## Exercise instructions
Work through the records below and copy every line that includes "none".

Spatial object tracking data:
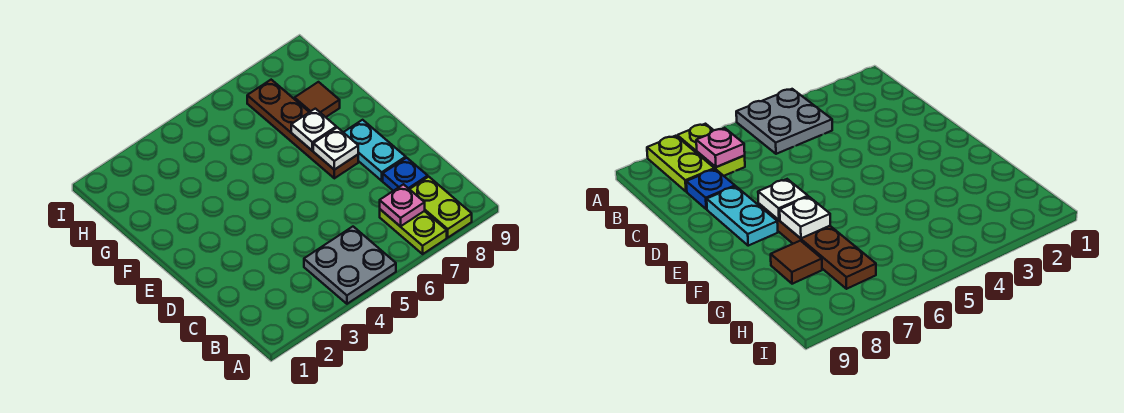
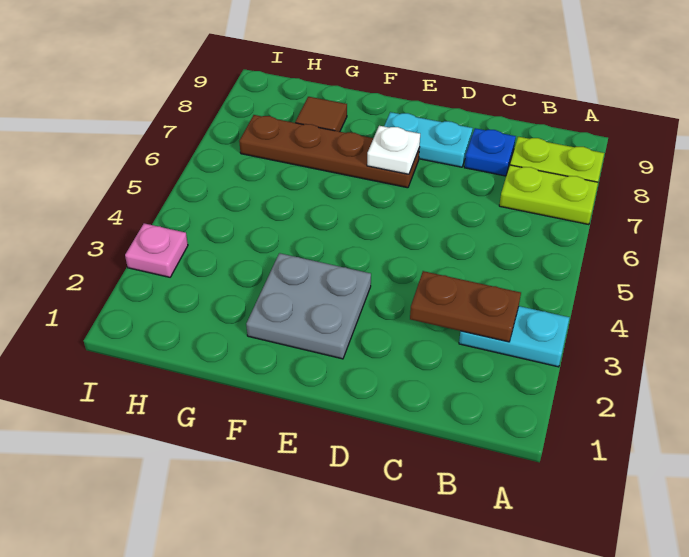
none -> cyan plate A3:B3 level 1
grey plate A4:B5 level 1 -> grey plate E2:F3 level 1
none -> brown plate B3:C3 level 2
pink plate B7 level 2 -> pink plate I3 level 1
white plate F7 level 2 -> none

## Exercise result
none -> cyan plate A3:B3 level 1
none -> brown plate B3:C3 level 2
white plate F7 level 2 -> none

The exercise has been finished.